• [Work order]: Write each entry down again precisely, skipping nothing.
· · · · · · ·
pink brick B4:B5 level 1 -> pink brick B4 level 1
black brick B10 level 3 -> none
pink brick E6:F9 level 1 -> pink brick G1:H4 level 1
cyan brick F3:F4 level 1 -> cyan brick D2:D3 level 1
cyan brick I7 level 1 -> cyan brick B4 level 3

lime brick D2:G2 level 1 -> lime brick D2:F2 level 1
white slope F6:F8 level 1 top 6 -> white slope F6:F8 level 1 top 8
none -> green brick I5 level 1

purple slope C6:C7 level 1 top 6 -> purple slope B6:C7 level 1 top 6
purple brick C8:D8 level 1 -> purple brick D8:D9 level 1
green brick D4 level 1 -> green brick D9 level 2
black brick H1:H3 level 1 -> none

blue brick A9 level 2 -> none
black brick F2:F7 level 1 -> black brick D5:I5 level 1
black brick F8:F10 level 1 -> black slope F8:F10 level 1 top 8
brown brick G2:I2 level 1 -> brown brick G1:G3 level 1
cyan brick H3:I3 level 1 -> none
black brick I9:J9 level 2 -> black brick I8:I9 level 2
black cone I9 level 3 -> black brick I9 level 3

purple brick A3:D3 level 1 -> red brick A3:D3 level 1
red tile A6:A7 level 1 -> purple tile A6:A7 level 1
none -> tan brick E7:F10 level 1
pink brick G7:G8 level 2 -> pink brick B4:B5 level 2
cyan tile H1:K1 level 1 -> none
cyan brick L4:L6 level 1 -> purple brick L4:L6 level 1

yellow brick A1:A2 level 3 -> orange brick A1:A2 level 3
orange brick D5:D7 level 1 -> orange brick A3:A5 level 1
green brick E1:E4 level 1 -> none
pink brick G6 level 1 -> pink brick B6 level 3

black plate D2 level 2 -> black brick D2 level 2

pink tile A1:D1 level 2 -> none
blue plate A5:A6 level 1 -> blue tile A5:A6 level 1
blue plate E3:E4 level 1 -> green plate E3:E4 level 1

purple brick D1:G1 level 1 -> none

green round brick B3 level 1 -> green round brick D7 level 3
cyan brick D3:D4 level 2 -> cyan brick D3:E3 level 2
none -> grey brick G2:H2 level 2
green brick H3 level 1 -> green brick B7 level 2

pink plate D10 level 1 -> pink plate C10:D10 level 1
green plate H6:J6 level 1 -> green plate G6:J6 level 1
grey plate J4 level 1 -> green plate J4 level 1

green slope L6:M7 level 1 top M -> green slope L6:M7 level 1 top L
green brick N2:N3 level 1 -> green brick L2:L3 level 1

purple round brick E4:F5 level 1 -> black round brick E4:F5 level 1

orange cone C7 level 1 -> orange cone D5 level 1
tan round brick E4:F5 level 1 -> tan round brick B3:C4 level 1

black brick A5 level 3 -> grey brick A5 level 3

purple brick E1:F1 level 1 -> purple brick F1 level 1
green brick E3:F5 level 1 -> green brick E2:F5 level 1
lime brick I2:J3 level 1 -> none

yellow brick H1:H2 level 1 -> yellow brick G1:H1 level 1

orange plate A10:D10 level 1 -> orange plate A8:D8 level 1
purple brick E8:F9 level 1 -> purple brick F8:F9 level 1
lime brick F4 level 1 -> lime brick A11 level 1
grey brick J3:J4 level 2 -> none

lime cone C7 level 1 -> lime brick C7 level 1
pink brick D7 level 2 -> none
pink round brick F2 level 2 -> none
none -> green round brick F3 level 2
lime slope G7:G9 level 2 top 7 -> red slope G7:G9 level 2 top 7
· · · · · · ·
• [Response to this task]:
pink brick B4:B5 level 1 -> pink brick B4 level 1
black brick B10 level 3 -> none
pink brick E6:F9 level 1 -> pink brick G1:H4 level 1
cyan brick F3:F4 level 1 -> cyan brick D2:D3 level 1
cyan brick I7 level 1 -> cyan brick B4 level 3

lime brick D2:G2 level 1 -> lime brick D2:F2 level 1
white slope F6:F8 level 1 top 6 -> white slope F6:F8 level 1 top 8
none -> green brick I5 level 1

purple slope C6:C7 level 1 top 6 -> purple slope B6:C7 level 1 top 6
purple brick C8:D8 level 1 -> purple brick D8:D9 level 1
green brick D4 level 1 -> green brick D9 level 2
black brick H1:H3 level 1 -> none

blue brick A9 level 2 -> none
black brick F2:F7 level 1 -> black brick D5:I5 level 1
black brick F8:F10 level 1 -> black slope F8:F10 level 1 top 8
brown brick G2:I2 level 1 -> brown brick G1:G3 level 1
cyan brick H3:I3 level 1 -> none
black brick I9:J9 level 2 -> black brick I8:I9 level 2
black cone I9 level 3 -> black brick I9 level 3

purple brick A3:D3 level 1 -> red brick A3:D3 level 1
red tile A6:A7 level 1 -> purple tile A6:A7 level 1
none -> tan brick E7:F10 level 1
pink brick G7:G8 level 2 -> pink brick B4:B5 level 2
cyan tile H1:K1 level 1 -> none
cyan brick L4:L6 level 1 -> purple brick L4:L6 level 1

yellow brick A1:A2 level 3 -> orange brick A1:A2 level 3
orange brick D5:D7 level 1 -> orange brick A3:A5 level 1
green brick E1:E4 level 1 -> none
pink brick G6 level 1 -> pink brick B6 level 3

black plate D2 level 2 -> black brick D2 level 2

pink tile A1:D1 level 2 -> none
blue plate A5:A6 level 1 -> blue tile A5:A6 level 1
blue plate E3:E4 level 1 -> green plate E3:E4 level 1

purple brick D1:G1 level 1 -> none

green round brick B3 level 1 -> green round brick D7 level 3
cyan brick D3:D4 level 2 -> cyan brick D3:E3 level 2
none -> grey brick G2:H2 level 2
green brick H3 level 1 -> green brick B7 level 2

pink plate D10 level 1 -> pink plate C10:D10 level 1
green plate H6:J6 level 1 -> green plate G6:J6 level 1
grey plate J4 level 1 -> green plate J4 level 1

green slope L6:M7 level 1 top M -> green slope L6:M7 level 1 top L
green brick N2:N3 level 1 -> green brick L2:L3 level 1

purple round brick E4:F5 level 1 -> black round brick E4:F5 level 1

orange cone C7 level 1 -> orange cone D5 level 1
tan round brick E4:F5 level 1 -> tan round brick B3:C4 level 1

black brick A5 level 3 -> grey brick A5 level 3

purple brick E1:F1 level 1 -> purple brick F1 level 1
green brick E3:F5 level 1 -> green brick E2:F5 level 1
lime brick I2:J3 level 1 -> none

yellow brick H1:H2 level 1 -> yellow brick G1:H1 level 1

orange plate A10:D10 level 1 -> orange plate A8:D8 level 1
purple brick E8:F9 level 1 -> purple brick F8:F9 level 1
lime brick F4 level 1 -> lime brick A11 level 1
grey brick J3:J4 level 2 -> none

lime cone C7 level 1 -> lime brick C7 level 1
pink brick D7 level 2 -> none
pink round brick F2 level 2 -> none
none -> green round brick F3 level 2
lime slope G7:G9 level 2 top 7 -> red slope G7:G9 level 2 top 7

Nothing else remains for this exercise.